======== Extracted data

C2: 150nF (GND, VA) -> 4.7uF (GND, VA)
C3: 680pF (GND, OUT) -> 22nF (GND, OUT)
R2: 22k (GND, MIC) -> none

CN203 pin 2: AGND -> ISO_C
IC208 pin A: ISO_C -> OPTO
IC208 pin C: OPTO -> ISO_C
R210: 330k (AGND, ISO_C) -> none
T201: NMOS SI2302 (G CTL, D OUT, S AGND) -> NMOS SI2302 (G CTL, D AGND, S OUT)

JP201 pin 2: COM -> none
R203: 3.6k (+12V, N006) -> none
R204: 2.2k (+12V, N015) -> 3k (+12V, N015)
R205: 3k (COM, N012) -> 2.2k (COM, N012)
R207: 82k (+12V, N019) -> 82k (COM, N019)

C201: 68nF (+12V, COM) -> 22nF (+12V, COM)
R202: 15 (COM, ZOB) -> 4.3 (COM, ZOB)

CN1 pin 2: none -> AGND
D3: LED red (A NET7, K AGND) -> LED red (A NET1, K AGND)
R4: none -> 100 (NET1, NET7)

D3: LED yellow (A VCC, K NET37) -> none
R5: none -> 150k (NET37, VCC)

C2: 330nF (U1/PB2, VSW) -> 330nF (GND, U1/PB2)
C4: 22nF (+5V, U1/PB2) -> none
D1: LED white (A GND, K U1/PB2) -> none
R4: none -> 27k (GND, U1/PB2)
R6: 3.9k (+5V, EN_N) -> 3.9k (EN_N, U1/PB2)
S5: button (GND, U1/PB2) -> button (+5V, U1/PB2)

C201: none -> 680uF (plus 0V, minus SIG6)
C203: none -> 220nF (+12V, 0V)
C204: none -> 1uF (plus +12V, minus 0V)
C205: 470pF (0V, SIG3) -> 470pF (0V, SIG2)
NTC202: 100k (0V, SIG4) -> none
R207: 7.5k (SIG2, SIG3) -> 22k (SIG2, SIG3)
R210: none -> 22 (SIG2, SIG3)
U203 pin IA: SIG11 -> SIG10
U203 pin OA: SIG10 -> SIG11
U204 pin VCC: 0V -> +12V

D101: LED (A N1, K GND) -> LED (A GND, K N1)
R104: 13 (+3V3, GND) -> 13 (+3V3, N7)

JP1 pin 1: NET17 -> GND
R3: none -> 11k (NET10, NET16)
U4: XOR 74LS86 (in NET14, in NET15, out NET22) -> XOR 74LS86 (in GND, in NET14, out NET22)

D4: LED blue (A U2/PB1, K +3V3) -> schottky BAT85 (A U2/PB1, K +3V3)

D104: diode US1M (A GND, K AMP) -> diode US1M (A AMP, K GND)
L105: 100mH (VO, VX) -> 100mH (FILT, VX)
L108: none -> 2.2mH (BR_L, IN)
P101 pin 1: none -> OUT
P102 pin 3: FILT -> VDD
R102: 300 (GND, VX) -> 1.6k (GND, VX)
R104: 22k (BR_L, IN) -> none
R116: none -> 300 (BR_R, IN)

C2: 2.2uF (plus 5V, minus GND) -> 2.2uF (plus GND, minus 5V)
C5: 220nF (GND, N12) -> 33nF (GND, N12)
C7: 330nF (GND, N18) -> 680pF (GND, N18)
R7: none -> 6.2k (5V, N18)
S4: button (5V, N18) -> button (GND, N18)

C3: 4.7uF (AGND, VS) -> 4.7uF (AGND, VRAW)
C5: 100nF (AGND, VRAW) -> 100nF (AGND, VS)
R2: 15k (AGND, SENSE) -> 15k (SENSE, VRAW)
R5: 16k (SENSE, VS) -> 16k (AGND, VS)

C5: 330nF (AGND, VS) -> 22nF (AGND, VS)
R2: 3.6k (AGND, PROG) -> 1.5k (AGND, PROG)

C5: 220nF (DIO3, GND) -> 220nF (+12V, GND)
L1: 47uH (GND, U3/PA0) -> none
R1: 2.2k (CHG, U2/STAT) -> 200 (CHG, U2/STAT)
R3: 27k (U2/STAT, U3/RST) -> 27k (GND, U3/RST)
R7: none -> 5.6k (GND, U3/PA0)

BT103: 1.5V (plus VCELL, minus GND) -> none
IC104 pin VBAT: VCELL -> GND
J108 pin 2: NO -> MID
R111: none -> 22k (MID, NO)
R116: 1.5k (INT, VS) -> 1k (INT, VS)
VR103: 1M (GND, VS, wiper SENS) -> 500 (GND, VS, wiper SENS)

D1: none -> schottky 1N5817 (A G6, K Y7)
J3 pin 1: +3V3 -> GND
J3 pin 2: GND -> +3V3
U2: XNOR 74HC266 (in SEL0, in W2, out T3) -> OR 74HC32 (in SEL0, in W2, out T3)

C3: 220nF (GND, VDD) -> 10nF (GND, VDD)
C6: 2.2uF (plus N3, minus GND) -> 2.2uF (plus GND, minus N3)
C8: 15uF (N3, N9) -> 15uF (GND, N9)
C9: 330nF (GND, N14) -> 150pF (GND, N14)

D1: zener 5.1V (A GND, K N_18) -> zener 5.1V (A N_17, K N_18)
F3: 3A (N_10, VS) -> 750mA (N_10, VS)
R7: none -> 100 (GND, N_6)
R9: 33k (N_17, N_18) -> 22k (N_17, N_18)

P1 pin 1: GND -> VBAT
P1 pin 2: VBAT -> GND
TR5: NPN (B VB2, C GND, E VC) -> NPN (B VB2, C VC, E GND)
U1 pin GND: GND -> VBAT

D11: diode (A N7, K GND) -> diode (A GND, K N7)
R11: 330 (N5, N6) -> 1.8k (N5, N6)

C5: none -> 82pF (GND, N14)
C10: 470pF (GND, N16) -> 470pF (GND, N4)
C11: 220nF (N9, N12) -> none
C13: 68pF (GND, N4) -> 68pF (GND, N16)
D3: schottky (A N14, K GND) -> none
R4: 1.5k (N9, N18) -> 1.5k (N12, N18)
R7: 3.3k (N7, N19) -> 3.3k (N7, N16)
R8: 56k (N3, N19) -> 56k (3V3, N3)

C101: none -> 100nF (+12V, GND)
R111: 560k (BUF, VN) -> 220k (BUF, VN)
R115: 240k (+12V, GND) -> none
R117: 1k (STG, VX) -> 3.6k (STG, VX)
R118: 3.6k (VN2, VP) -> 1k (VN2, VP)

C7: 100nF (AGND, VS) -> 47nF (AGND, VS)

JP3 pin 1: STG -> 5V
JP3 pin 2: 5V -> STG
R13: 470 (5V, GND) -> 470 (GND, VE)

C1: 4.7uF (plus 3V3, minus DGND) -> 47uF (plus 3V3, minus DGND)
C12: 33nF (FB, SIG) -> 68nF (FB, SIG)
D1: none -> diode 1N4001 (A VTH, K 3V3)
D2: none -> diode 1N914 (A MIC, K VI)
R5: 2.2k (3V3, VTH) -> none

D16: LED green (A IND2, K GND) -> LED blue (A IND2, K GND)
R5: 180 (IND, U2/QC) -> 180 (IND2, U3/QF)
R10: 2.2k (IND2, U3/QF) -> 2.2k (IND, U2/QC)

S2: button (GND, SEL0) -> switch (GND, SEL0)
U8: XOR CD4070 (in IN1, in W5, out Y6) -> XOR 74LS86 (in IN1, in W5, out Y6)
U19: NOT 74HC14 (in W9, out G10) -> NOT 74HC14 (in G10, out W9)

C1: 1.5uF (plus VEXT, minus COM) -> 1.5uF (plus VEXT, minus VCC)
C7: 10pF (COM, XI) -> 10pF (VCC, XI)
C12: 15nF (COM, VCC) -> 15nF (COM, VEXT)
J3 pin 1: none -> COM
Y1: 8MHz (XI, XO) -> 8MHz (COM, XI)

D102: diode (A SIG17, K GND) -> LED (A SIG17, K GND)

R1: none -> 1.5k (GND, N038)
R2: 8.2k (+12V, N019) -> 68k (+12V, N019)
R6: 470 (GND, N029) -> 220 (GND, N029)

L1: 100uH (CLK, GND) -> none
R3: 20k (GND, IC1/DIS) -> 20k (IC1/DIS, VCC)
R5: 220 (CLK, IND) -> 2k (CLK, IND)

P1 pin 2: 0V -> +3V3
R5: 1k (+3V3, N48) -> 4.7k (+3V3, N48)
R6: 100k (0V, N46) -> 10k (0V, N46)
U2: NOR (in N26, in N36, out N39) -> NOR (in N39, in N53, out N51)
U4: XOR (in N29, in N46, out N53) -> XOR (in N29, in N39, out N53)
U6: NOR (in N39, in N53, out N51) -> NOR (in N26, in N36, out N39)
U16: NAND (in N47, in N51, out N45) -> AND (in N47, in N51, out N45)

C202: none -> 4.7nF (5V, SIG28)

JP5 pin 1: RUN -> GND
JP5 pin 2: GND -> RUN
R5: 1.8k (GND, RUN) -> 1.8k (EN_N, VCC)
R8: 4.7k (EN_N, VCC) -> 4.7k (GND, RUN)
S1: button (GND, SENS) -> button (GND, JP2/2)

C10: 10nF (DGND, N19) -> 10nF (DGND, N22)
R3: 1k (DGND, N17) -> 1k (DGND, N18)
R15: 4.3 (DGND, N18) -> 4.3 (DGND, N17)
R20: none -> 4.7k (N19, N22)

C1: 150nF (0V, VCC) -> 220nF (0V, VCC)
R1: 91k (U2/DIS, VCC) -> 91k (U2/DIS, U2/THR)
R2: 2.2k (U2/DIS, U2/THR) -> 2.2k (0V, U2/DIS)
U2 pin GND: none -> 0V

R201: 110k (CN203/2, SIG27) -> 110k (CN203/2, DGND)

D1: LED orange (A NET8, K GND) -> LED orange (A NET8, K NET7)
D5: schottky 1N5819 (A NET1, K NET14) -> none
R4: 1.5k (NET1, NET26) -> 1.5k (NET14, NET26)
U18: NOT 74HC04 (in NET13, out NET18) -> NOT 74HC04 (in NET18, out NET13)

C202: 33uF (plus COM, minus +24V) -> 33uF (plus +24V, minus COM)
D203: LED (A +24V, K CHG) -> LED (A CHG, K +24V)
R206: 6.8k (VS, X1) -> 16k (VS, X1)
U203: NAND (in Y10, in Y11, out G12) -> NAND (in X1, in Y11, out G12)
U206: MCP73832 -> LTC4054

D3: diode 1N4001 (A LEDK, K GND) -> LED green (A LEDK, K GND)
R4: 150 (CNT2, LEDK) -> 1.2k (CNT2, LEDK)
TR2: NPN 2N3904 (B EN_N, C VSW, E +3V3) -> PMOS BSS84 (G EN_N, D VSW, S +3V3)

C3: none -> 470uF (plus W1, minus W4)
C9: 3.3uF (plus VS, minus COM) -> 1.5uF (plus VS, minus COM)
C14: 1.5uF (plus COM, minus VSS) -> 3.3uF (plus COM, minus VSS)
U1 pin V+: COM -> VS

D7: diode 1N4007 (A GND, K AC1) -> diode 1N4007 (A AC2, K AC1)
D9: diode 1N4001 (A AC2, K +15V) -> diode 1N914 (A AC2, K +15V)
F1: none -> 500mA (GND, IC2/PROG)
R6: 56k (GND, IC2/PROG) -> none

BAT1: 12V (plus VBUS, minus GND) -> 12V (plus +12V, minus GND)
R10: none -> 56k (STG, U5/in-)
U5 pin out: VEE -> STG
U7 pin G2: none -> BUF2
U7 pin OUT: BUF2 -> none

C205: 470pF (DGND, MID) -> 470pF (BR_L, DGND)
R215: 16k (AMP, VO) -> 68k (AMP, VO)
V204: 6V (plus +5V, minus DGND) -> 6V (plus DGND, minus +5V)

================

● **Exercise**:
What you return must be the lines above that run from the line with "CN203 pin 2: AGND -> ISO_C" to the line with "D1: LED white (A GND, K U1/PB2) -> none", inclusive, each copied exactly.

● **Output of the task**:
CN203 pin 2: AGND -> ISO_C
IC208 pin A: ISO_C -> OPTO
IC208 pin C: OPTO -> ISO_C
R210: 330k (AGND, ISO_C) -> none
T201: NMOS SI2302 (G CTL, D OUT, S AGND) -> NMOS SI2302 (G CTL, D AGND, S OUT)

JP201 pin 2: COM -> none
R203: 3.6k (+12V, N006) -> none
R204: 2.2k (+12V, N015) -> 3k (+12V, N015)
R205: 3k (COM, N012) -> 2.2k (COM, N012)
R207: 82k (+12V, N019) -> 82k (COM, N019)

C201: 68nF (+12V, COM) -> 22nF (+12V, COM)
R202: 15 (COM, ZOB) -> 4.3 (COM, ZOB)

CN1 pin 2: none -> AGND
D3: LED red (A NET7, K AGND) -> LED red (A NET1, K AGND)
R4: none -> 100 (NET1, NET7)

D3: LED yellow (A VCC, K NET37) -> none
R5: none -> 150k (NET37, VCC)

C2: 330nF (U1/PB2, VSW) -> 330nF (GND, U1/PB2)
C4: 22nF (+5V, U1/PB2) -> none
D1: LED white (A GND, K U1/PB2) -> none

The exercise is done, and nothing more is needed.